Rewrite the records from their start through the line containing "road 2 (secondary): [(421,511),(511,400)]", changing "sorted by" to "ordered by" and leaving every other character unchanged.
--- MATERIAL SUPPLIED ---
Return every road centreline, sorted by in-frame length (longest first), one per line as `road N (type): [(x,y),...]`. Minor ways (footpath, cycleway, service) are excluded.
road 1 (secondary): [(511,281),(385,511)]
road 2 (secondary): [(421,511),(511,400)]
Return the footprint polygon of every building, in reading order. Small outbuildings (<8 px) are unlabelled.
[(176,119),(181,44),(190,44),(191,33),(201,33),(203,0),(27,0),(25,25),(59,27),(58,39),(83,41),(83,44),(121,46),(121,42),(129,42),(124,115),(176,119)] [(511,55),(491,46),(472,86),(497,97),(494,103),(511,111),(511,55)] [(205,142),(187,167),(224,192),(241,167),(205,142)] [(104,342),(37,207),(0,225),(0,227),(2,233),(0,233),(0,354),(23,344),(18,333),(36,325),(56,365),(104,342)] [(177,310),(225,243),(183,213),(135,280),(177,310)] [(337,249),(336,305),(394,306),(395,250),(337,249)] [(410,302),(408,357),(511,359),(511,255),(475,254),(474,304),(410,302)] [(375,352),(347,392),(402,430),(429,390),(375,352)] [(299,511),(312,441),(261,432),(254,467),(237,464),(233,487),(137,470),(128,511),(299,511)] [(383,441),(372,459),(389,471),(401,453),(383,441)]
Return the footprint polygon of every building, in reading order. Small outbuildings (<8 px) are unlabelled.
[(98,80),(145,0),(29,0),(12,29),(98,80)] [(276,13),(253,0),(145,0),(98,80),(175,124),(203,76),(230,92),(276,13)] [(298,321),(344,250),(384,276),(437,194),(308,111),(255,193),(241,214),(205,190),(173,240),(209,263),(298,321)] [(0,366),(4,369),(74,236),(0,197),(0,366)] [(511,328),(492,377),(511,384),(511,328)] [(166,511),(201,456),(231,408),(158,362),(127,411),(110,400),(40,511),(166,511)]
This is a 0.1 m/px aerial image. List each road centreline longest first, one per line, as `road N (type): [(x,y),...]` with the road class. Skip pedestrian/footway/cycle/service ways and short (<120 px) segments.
---
FINAL RESULT
Return every road centreline, ordered by in-frame length (longest first), one per line as `road N (type): [(x,y),...]`. Minor ways (footpath, cycleway, service) are excluded.
road 1 (secondary): [(511,281),(385,511)]
road 2 (secondary): [(421,511),(511,400)]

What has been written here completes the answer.